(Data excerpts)

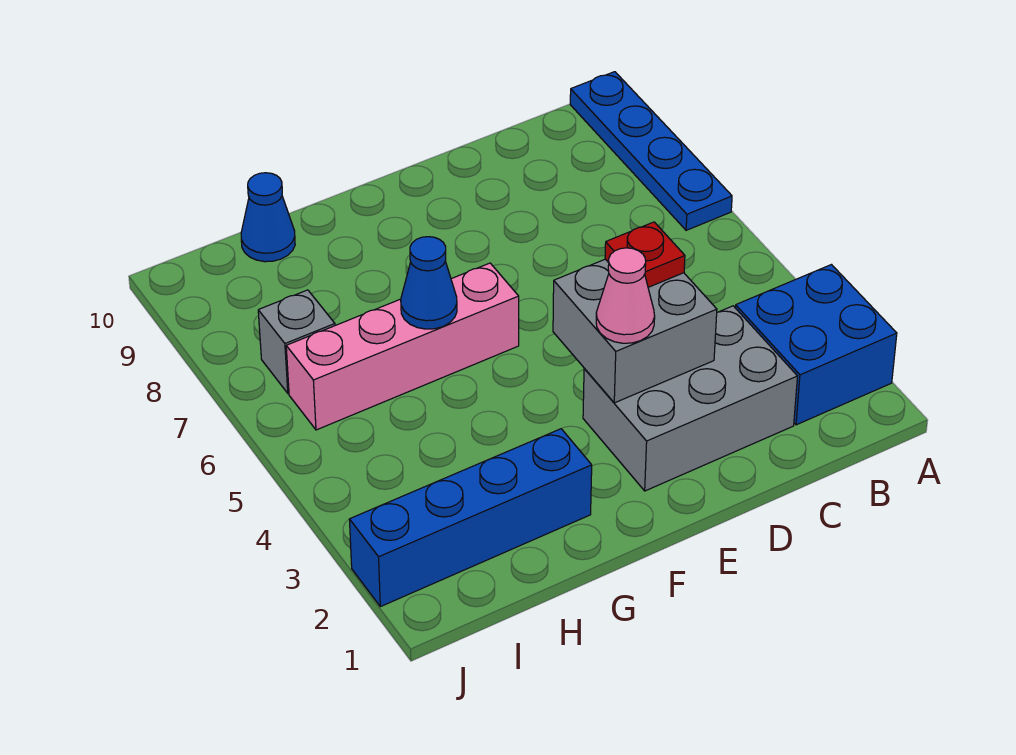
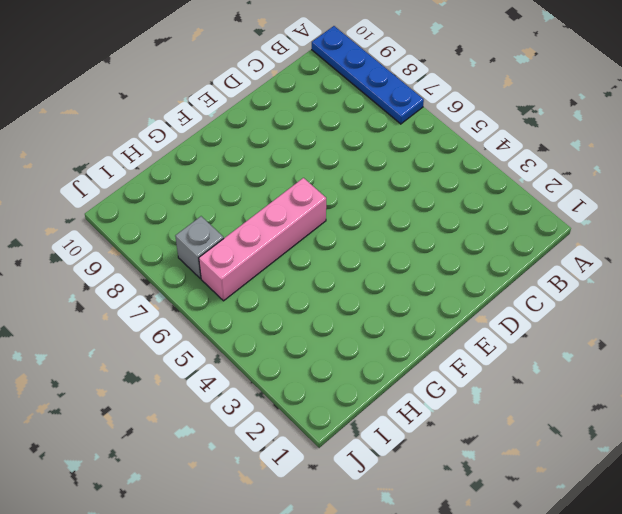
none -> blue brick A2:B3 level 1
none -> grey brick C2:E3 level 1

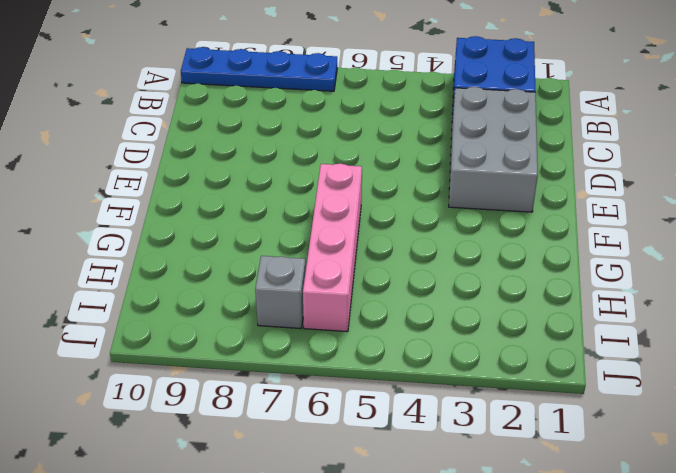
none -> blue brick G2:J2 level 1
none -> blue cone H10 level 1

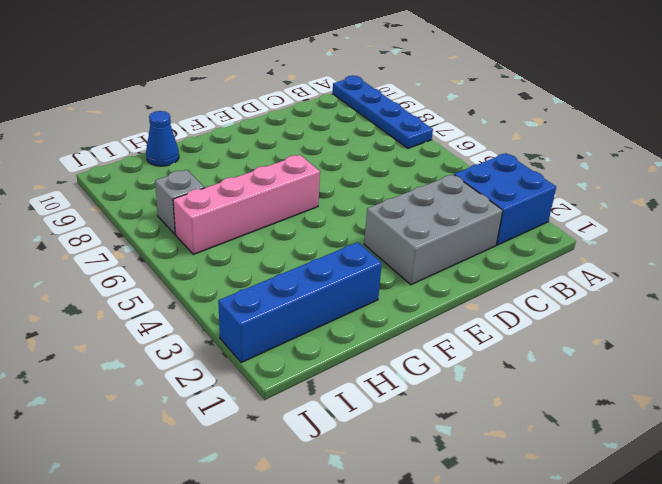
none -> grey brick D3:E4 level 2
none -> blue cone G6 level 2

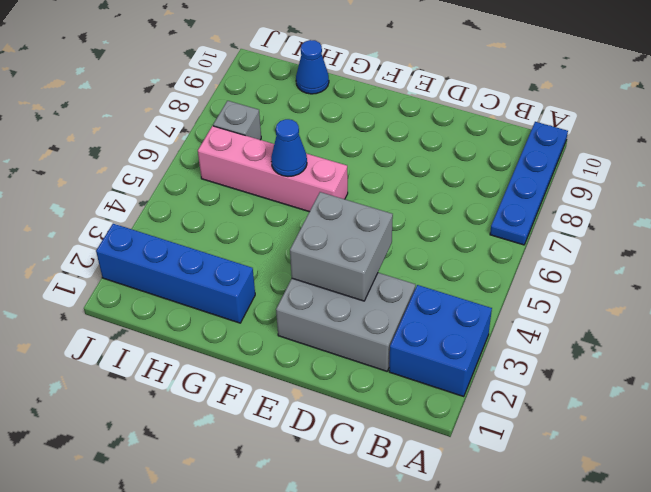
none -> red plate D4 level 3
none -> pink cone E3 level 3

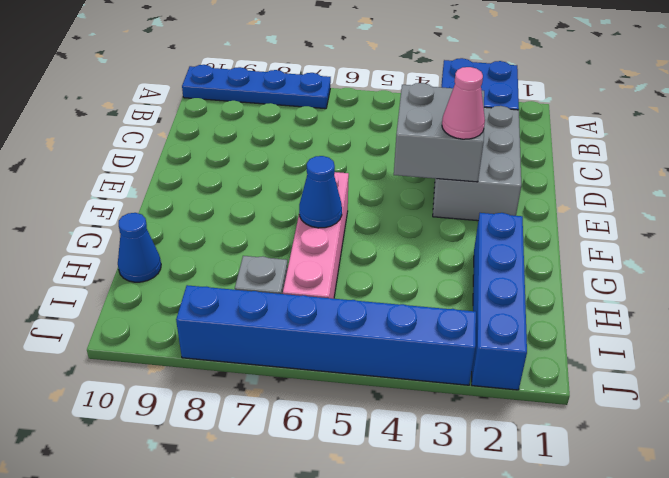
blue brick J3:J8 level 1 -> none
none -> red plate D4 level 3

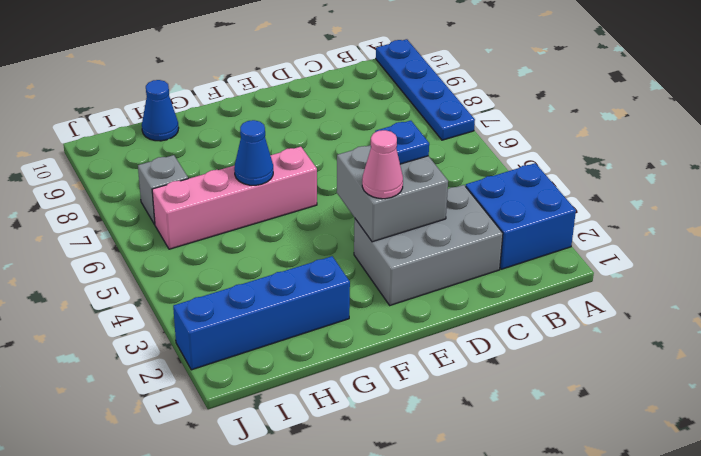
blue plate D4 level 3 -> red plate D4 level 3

> **What is required**:
Go through the entries above and copy out every line that includes the word "grey".

> **Answer area**:
none -> grey brick C2:E3 level 1
none -> grey brick D3:E4 level 2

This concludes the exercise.